**EXTRACTED RECORDS:**

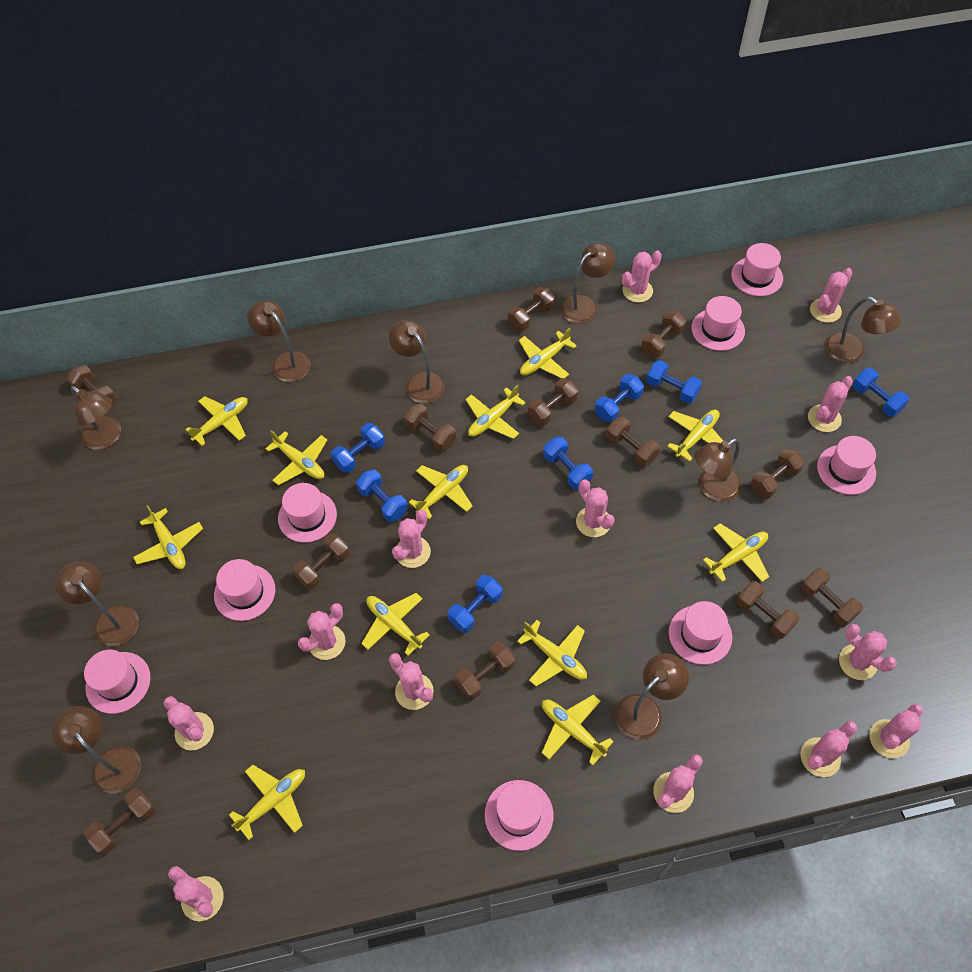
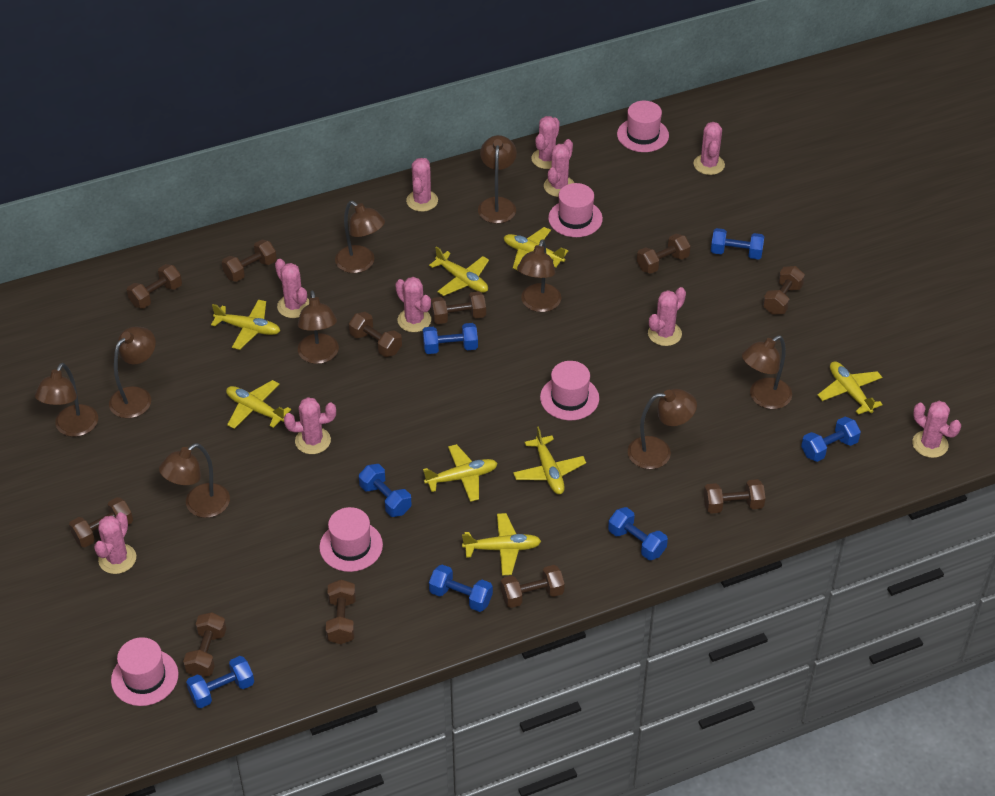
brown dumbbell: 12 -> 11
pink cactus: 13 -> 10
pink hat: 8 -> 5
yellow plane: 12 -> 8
--
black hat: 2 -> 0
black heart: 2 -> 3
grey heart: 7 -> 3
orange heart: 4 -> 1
--
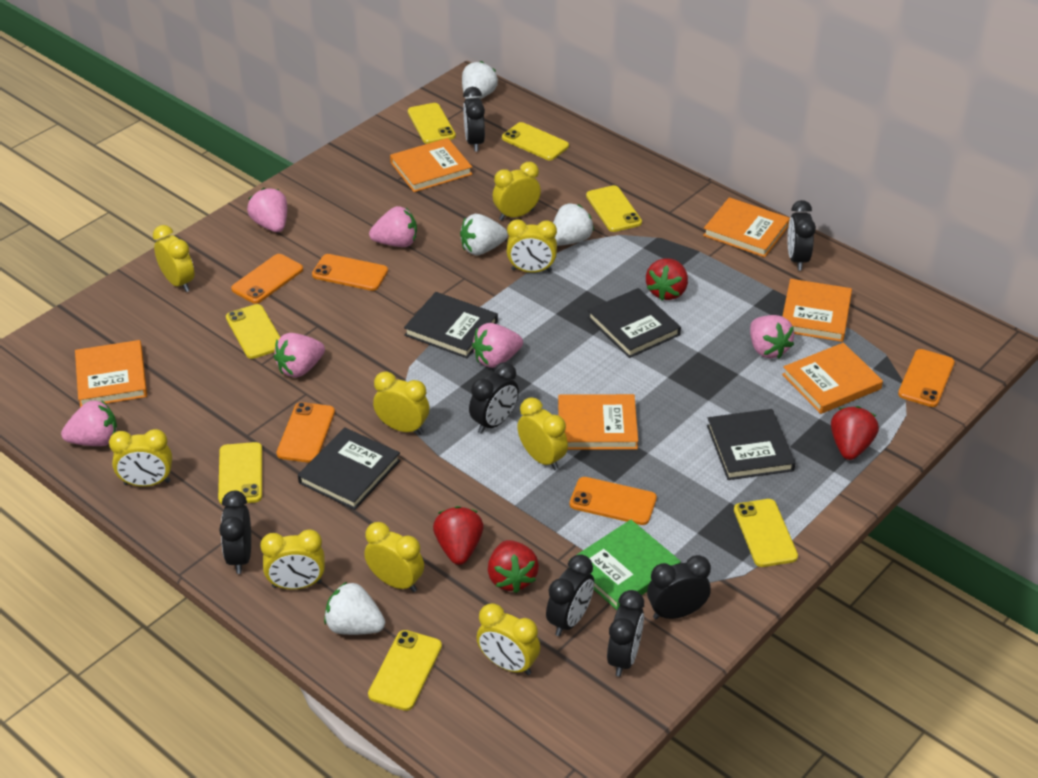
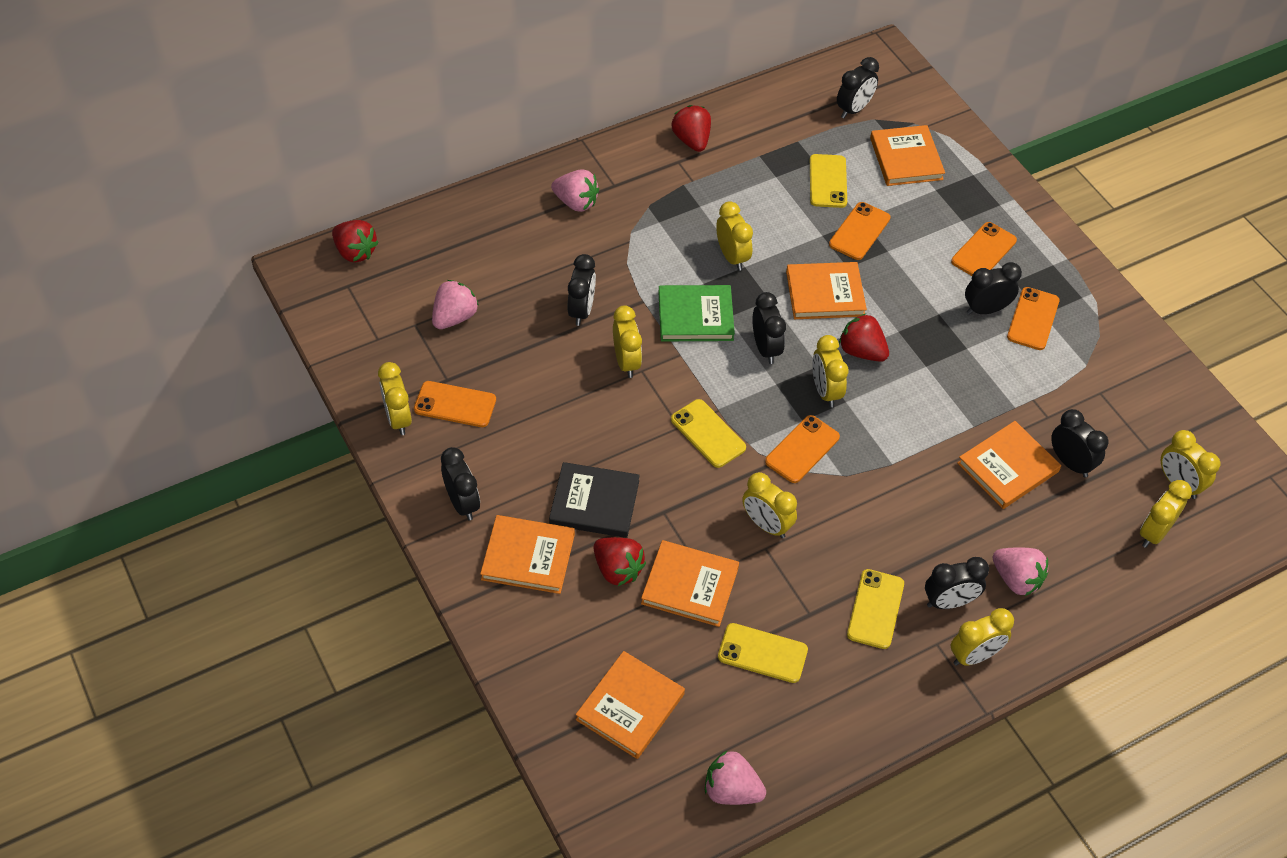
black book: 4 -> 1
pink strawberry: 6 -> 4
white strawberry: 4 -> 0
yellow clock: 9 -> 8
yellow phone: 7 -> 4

**TASK TO CARRY OUT:** In the listing above, find the line with "brown dumbbell: 12 -> 11" and the line with "yellow plane: 12 -> 8", then print exactly those lines and every line between them.

**FINAL ANSWER:**
brown dumbbell: 12 -> 11
pink cactus: 13 -> 10
pink hat: 8 -> 5
yellow plane: 12 -> 8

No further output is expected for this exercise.